◆ WHAT TO DO ◆
Reproduce the records below exactly, but only between the lines holding "type=shifted; before=blue teddy" and "type=repainted; before=red carton;", inclusive.

◆ TASK MATERIAL ◆

Content starts

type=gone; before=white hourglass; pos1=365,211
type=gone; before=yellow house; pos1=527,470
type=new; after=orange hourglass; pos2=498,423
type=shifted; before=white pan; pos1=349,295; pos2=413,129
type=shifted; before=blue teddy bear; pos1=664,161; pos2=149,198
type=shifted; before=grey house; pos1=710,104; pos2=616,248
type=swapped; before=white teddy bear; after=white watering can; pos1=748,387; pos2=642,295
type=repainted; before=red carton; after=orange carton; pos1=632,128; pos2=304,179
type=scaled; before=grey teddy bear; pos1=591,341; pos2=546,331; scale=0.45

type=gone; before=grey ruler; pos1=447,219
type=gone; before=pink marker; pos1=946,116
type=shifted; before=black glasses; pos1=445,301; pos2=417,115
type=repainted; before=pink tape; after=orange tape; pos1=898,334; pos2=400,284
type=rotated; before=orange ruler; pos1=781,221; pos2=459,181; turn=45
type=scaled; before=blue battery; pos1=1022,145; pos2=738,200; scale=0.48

Content ends
Content starts

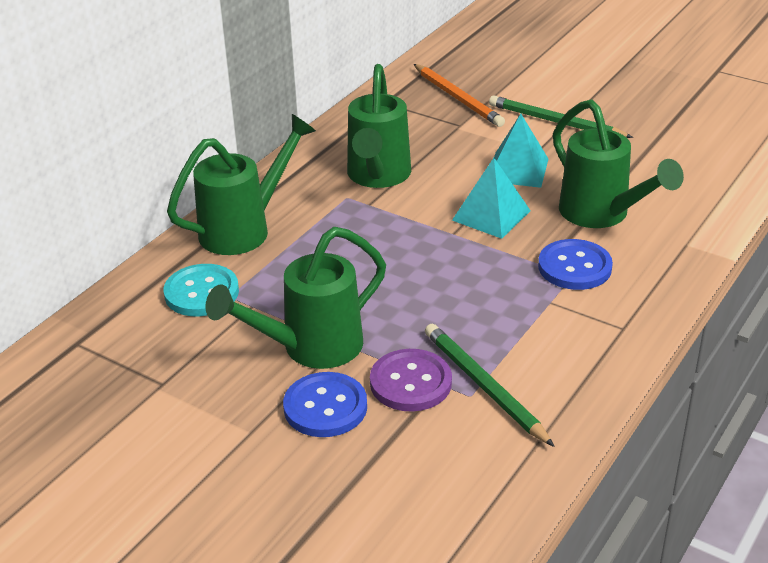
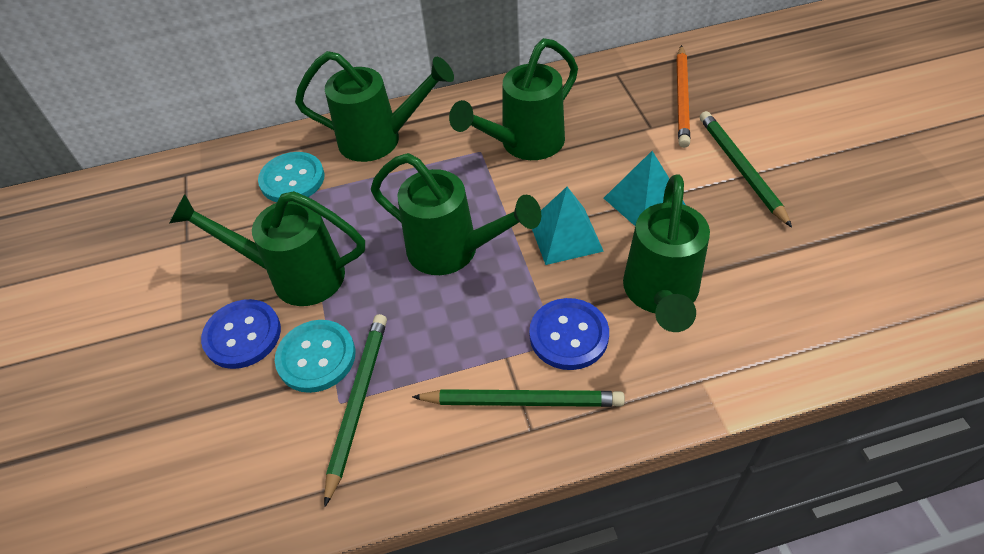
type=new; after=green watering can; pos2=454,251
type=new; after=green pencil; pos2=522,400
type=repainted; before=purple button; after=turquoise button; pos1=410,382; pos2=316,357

Content ends

◆ RESULT ◆
type=shifted; before=blue teddy bear; pos1=664,161; pos2=149,198
type=shifted; before=grey house; pos1=710,104; pos2=616,248
type=swapped; before=white teddy bear; after=white watering can; pos1=748,387; pos2=642,295
type=repainted; before=red carton; after=orange carton; pos1=632,128; pos2=304,179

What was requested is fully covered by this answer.